───── Dataset records ─────

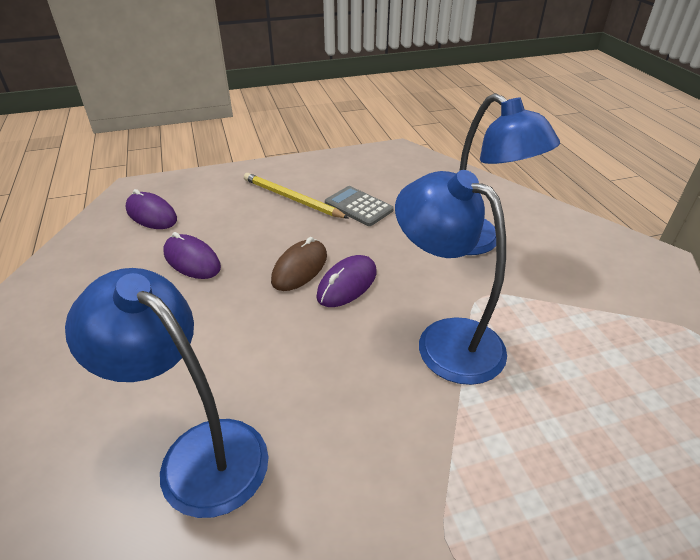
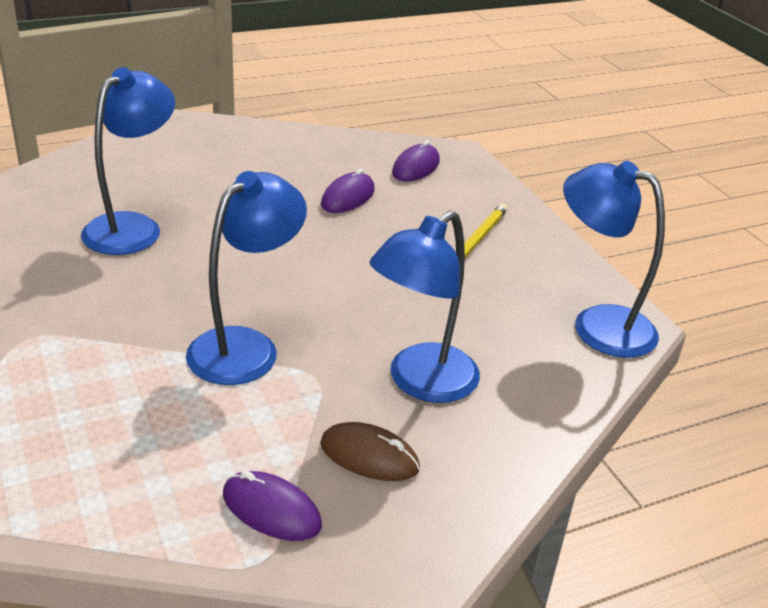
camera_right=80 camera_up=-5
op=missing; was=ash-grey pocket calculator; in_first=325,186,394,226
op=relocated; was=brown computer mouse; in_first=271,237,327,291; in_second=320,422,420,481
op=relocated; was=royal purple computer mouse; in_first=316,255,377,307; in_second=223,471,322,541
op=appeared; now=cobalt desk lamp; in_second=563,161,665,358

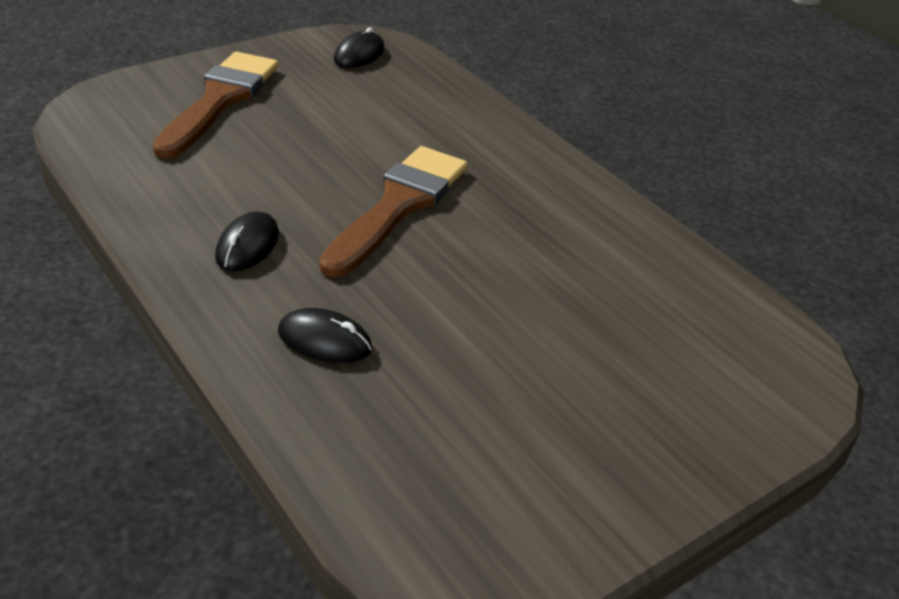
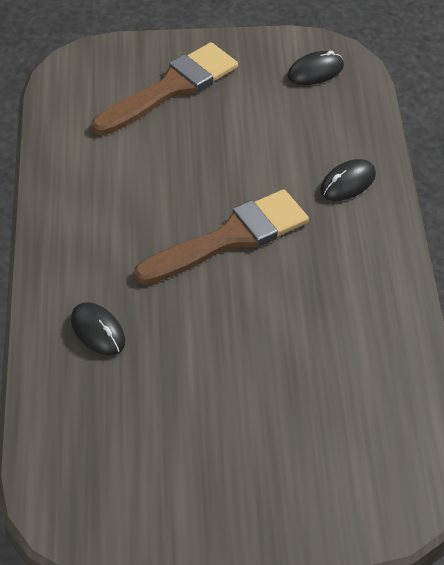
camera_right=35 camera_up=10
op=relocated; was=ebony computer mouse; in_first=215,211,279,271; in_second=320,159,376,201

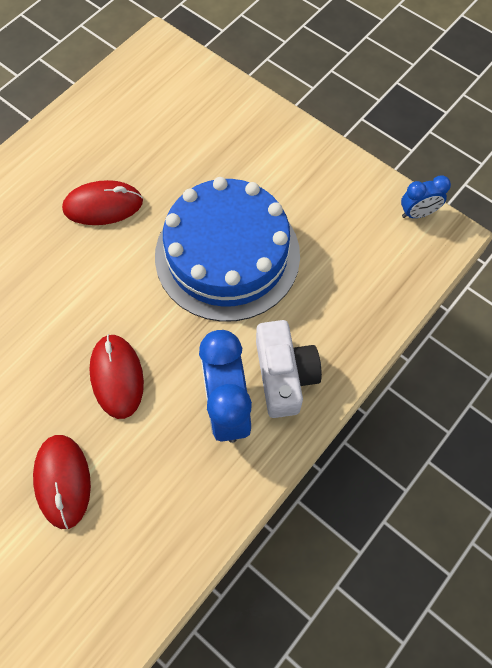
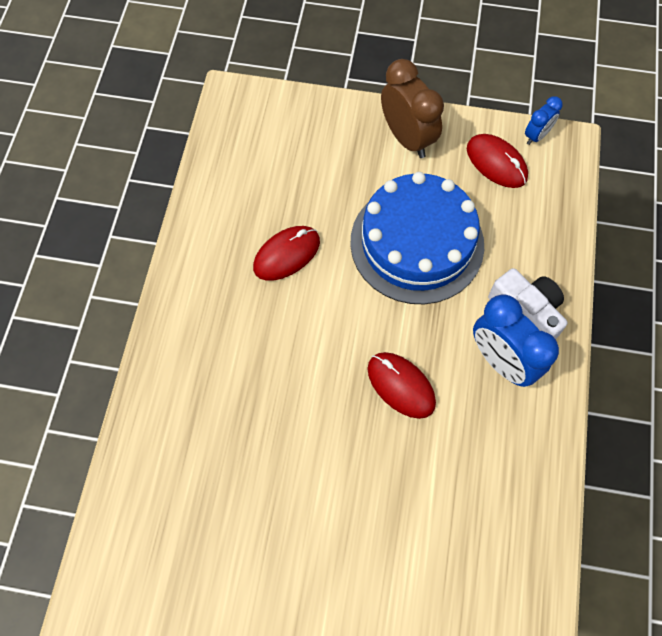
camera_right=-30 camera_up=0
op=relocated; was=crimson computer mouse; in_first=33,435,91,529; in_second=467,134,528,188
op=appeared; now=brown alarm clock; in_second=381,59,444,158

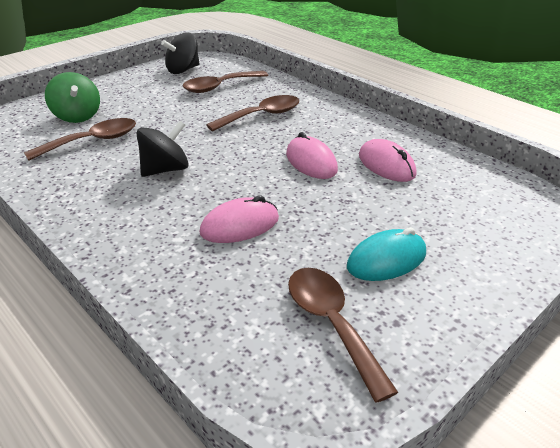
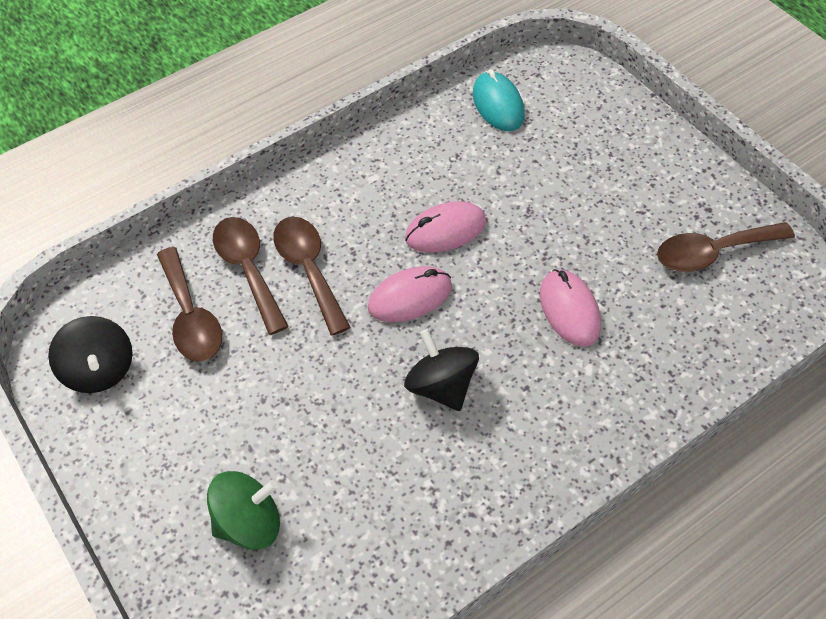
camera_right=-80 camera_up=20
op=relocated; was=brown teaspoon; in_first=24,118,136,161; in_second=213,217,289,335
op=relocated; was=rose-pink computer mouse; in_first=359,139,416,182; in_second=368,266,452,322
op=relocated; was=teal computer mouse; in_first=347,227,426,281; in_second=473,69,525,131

─────
───── Dataset records ─────

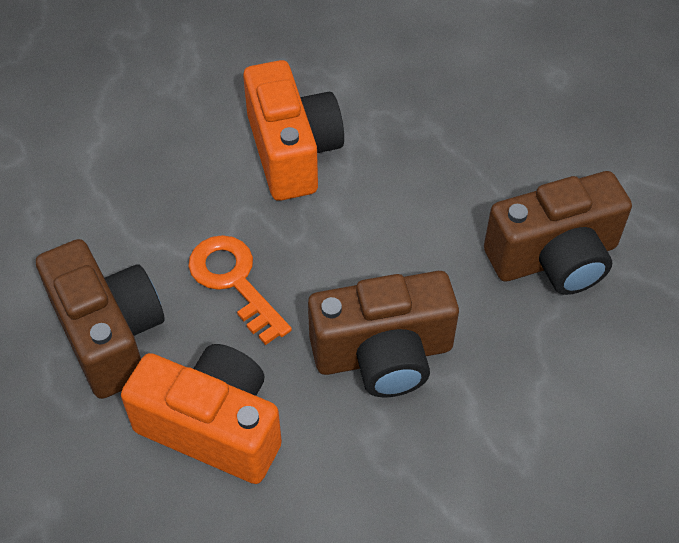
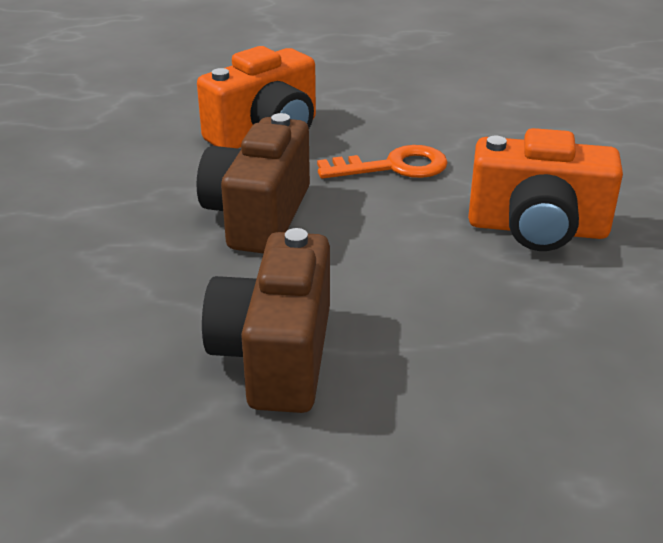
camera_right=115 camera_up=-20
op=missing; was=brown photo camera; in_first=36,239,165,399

─────

# What is needed
Would you please return every line in the listing where "missing" shows up?

# Task answer
op=missing; was=ash-grey pocket calculator; in_first=325,186,394,226
op=missing; was=brown photo camera; in_first=36,239,165,399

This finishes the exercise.